Please return the lines of the data that contain "yellow".

BEGIN Exercise input

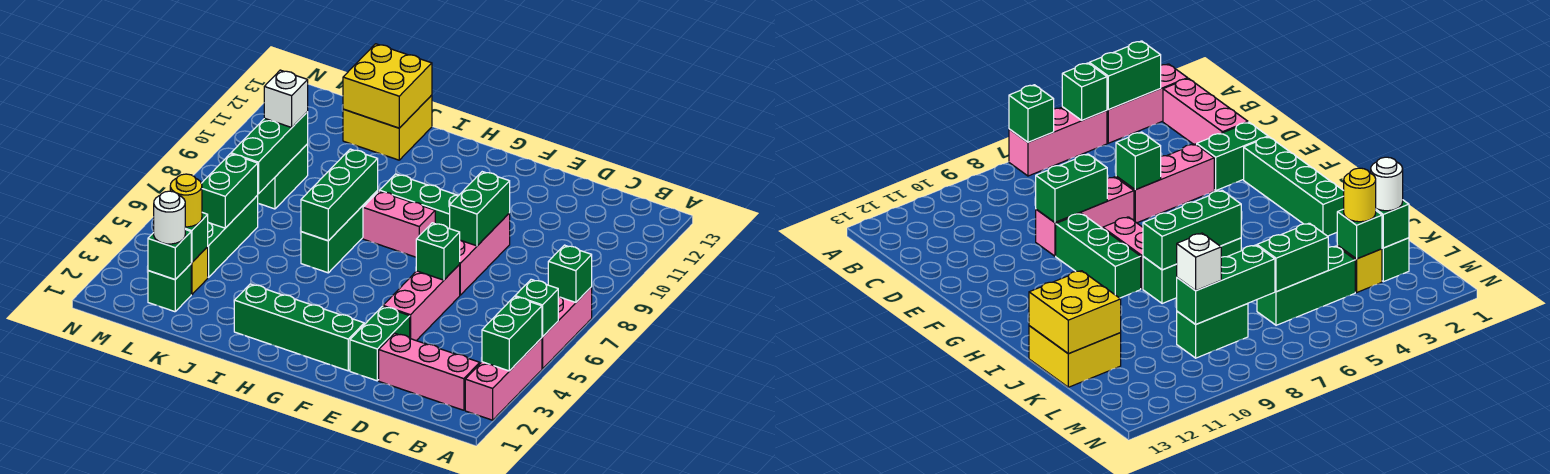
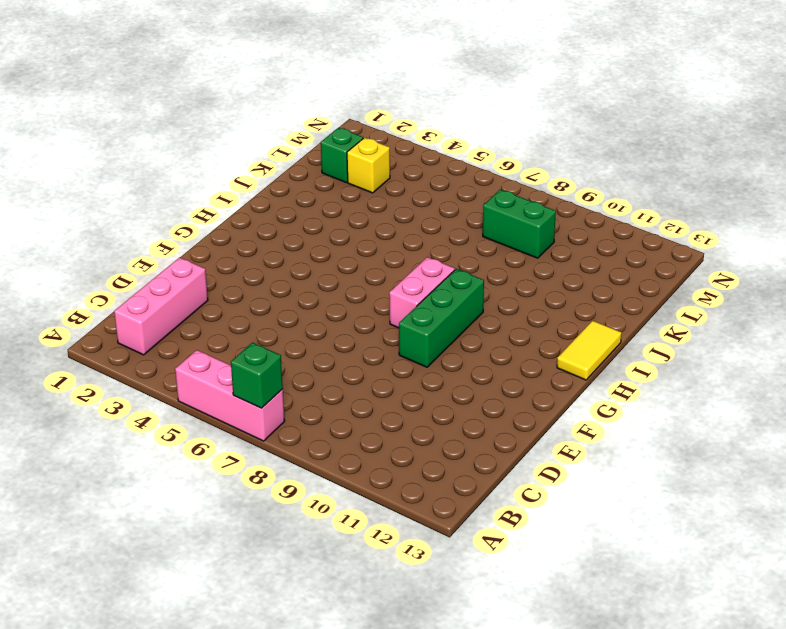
yellow tile H13:I13 level 1 -> none
none -> pink brick A2:A4 level 1
none -> green brick E2:E3 level 1
none -> pink brick E4:E6 level 1

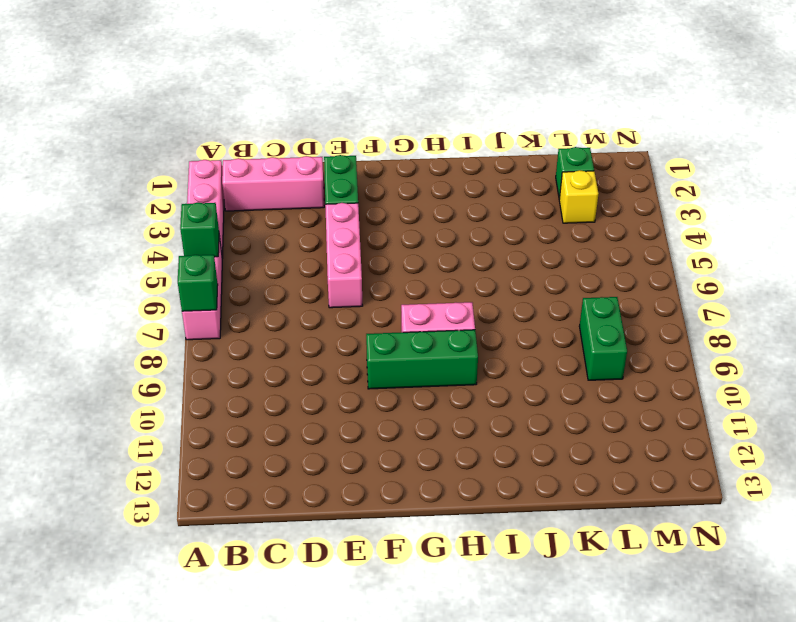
none -> pink brick E7:E9 level 1
none -> green brick F2:I2 level 1
none -> green brick I6:I8 level 1

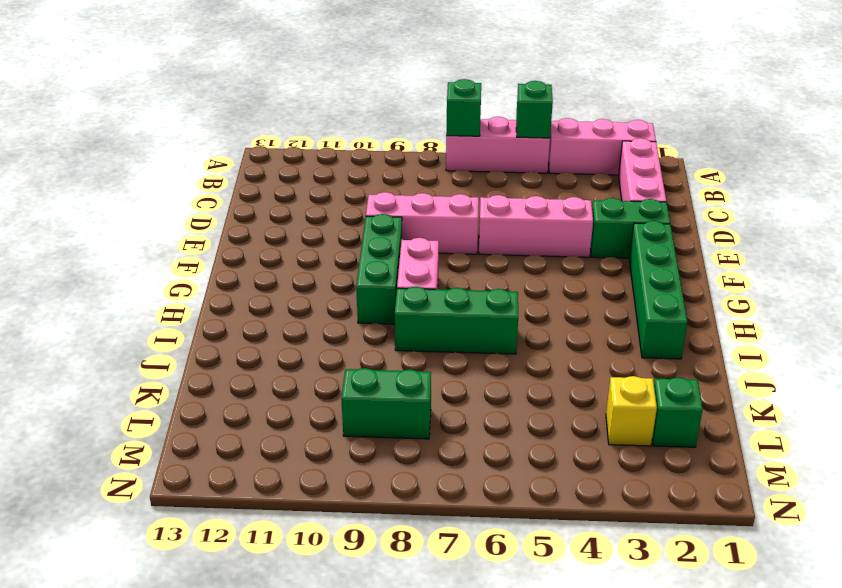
none -> yellow brick J12:K13 level 1
none -> green brick L4:L6 level 1
none -> green brick A3:A4 level 2

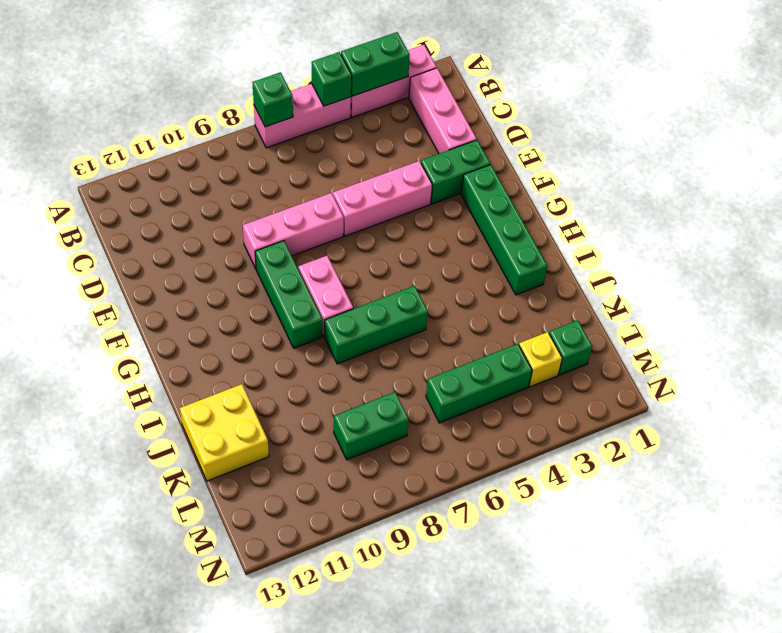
none -> green brick E6 level 2
none -> green brick E8:E9 level 2
none -> green brick I6:I8 level 2

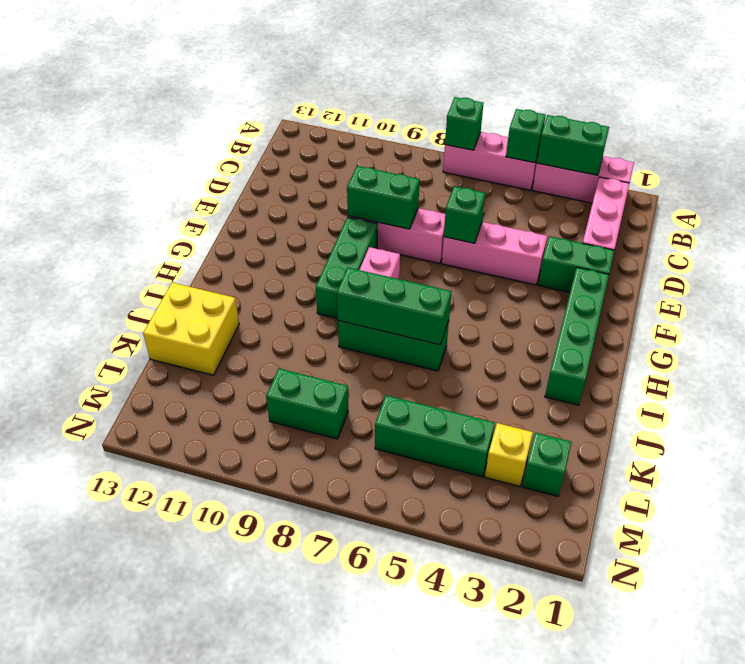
none -> yellow brick J12:K13 level 2
none -> green brick L2 level 2
none -> green brick L3 level 2

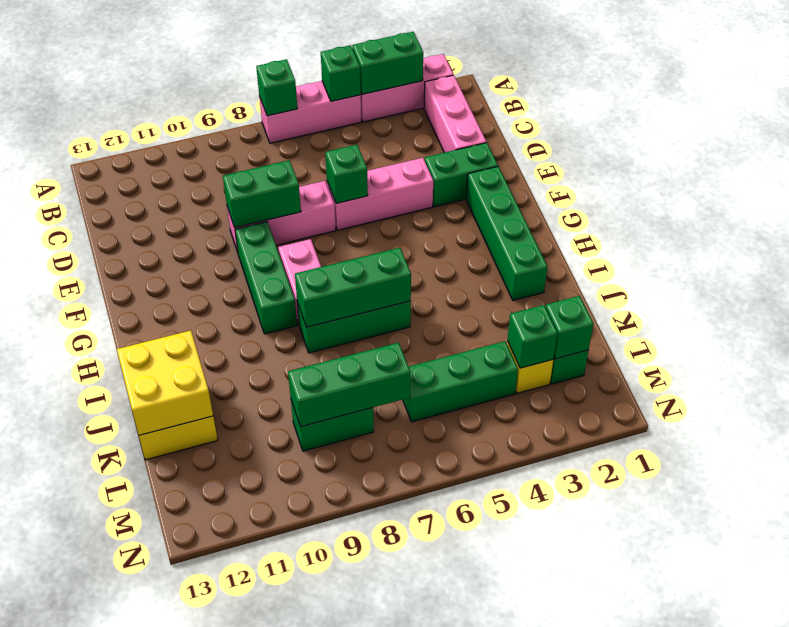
none -> green brick L5:L6 level 2
none -> white round brick L2 level 3
none -> yellow round brick L3 level 3

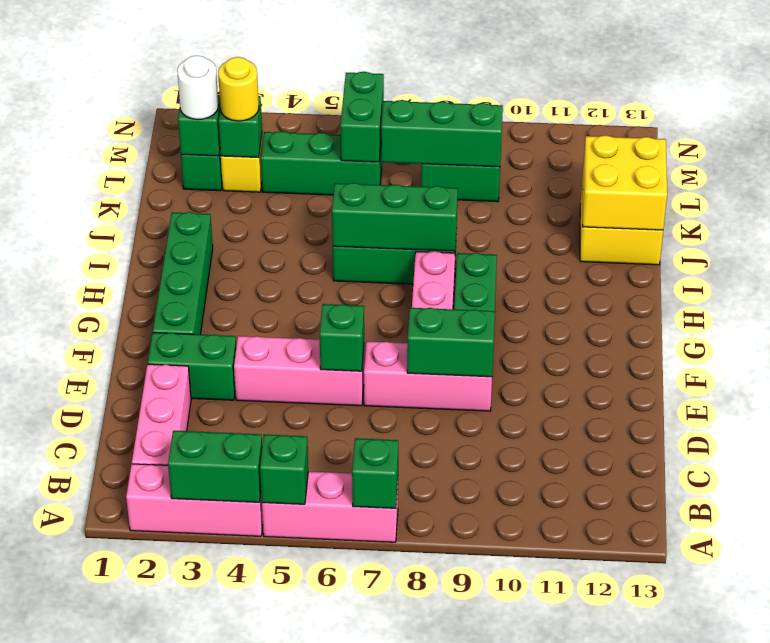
green brick L6:M6 level 2 -> green brick L5:L6 level 2
none -> white brick L9 level 3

END Exercise input

Answer section:
yellow tile H13:I13 level 1 -> none
none -> yellow brick J12:K13 level 1
none -> yellow brick J12:K13 level 2
none -> yellow round brick L3 level 3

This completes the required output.